■ Problem requirements: Rewrite each line of the material, changing "Tallinn" to "Riga" and leaving everything else as it stands.

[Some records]
BEGIN

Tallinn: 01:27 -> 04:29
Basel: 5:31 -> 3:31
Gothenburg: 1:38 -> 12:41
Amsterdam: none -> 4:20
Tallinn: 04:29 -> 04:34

END

■ Finished task:
Riga: 01:27 -> 04:29
Basel: 5:31 -> 3:31
Gothenburg: 1:38 -> 12:41
Amsterdam: none -> 4:20
Riga: 04:29 -> 04:34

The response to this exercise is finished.